__TASK INSTRUCTIONS__. Please find each line in the records below that contains the string "kern", matching case exactly, and copy those lines out.

__DATA SHOWN__.
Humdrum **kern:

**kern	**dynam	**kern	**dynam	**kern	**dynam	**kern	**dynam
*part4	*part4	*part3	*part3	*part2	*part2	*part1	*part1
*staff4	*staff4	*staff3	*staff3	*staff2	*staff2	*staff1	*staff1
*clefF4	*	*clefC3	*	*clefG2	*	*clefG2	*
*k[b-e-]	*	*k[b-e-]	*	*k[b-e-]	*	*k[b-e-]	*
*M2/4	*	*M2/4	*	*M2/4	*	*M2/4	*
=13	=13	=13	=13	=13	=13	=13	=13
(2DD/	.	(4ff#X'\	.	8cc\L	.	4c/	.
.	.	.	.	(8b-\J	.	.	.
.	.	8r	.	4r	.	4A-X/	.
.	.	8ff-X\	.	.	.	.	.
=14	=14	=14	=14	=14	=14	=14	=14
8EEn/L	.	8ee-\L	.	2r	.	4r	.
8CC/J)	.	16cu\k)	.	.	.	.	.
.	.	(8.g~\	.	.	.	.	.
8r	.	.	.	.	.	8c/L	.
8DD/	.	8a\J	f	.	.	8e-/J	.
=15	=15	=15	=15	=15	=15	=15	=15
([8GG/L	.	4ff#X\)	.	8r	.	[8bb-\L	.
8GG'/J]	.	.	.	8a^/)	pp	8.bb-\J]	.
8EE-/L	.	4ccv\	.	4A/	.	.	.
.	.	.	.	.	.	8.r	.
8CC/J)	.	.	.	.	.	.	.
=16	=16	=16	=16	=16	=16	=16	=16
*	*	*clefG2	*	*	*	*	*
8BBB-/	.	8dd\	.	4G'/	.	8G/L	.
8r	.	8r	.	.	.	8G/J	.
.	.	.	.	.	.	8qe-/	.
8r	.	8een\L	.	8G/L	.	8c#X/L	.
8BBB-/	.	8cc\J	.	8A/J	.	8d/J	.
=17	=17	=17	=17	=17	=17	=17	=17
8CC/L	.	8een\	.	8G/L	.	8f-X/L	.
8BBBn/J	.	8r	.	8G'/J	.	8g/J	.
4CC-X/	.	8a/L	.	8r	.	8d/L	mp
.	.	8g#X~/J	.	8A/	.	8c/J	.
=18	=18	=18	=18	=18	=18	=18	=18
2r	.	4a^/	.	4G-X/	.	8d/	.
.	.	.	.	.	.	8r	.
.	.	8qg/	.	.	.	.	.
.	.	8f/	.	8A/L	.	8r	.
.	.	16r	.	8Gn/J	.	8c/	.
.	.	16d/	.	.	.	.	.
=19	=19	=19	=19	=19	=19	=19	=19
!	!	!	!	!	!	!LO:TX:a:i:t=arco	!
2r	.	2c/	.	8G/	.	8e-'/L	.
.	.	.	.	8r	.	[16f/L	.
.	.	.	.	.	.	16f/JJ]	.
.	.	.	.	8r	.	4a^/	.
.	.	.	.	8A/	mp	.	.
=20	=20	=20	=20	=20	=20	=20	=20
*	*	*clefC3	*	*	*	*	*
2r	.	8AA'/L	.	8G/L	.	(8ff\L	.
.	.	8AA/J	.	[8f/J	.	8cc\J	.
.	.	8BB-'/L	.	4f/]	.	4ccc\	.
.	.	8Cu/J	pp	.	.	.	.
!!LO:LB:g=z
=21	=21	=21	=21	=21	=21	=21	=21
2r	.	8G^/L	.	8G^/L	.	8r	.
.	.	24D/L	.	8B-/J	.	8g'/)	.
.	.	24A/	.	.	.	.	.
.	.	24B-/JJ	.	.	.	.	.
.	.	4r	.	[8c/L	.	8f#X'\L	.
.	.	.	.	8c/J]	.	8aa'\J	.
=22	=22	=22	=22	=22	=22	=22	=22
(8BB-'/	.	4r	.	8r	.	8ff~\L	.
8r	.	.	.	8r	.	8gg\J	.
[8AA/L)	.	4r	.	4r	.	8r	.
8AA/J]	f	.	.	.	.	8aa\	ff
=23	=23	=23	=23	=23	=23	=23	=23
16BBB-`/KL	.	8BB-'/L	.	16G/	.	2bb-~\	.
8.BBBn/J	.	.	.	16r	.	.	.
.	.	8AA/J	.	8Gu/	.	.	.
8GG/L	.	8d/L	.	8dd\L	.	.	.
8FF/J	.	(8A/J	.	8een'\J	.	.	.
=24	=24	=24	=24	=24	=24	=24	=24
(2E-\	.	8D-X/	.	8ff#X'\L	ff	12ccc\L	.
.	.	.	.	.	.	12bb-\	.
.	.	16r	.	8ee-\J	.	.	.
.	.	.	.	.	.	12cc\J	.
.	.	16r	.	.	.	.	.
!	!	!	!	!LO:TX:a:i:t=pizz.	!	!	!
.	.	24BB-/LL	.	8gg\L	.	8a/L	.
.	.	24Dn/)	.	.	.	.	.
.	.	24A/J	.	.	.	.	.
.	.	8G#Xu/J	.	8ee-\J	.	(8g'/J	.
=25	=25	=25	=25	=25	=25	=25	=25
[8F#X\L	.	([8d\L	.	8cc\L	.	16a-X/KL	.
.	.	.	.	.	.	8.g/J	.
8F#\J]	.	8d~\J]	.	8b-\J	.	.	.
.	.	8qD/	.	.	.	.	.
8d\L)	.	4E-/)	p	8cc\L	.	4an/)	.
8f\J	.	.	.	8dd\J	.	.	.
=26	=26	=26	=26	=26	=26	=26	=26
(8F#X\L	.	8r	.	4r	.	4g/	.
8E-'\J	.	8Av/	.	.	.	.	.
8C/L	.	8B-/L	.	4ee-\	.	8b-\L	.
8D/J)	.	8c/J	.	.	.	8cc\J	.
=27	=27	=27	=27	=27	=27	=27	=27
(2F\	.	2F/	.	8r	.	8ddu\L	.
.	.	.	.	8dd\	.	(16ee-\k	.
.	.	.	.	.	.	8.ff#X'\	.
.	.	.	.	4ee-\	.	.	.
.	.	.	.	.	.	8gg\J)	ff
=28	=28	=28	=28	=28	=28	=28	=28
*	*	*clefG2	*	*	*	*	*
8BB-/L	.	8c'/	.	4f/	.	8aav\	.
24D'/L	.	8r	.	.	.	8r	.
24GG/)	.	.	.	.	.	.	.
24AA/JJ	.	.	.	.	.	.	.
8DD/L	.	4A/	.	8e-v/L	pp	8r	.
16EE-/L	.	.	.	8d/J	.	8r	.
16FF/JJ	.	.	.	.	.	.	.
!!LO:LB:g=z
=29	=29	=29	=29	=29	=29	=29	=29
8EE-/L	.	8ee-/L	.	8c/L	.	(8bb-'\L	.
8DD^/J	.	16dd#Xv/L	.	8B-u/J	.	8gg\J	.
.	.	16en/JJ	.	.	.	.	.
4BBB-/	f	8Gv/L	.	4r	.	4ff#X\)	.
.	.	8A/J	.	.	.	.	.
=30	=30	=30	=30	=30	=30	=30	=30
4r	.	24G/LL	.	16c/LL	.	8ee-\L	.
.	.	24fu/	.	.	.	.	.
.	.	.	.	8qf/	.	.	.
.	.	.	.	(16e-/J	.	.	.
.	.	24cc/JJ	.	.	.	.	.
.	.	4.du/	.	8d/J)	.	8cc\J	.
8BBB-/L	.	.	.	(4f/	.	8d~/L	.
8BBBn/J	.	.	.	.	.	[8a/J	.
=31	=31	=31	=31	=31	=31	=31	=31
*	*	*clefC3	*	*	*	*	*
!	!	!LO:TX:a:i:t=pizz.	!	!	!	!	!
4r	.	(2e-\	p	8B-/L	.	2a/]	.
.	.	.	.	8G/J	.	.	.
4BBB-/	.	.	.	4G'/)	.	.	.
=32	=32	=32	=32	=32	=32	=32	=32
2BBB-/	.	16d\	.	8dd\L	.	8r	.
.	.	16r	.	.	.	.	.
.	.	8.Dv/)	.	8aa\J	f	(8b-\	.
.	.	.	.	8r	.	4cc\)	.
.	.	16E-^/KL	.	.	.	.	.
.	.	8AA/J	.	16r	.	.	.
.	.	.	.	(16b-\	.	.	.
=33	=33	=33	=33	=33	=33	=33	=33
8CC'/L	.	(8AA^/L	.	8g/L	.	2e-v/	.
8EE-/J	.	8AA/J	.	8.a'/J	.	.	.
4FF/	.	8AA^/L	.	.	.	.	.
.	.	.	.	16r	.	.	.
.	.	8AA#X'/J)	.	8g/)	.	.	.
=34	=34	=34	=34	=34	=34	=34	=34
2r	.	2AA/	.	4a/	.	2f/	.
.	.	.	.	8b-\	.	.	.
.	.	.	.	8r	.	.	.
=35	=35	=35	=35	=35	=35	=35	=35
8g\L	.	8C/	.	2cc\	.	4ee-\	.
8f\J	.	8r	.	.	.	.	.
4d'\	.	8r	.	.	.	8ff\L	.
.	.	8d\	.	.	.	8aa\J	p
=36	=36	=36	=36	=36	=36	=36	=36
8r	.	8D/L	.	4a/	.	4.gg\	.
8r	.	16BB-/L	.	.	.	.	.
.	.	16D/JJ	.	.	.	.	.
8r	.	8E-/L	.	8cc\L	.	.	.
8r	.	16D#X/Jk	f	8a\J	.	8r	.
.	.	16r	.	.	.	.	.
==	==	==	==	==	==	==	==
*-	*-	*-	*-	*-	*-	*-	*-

__CORRECT RESPONSE__.
Humdrum **kern:
**kern	**dynam	**kern	**dynam	**kern	**dynam	**kern	**dynam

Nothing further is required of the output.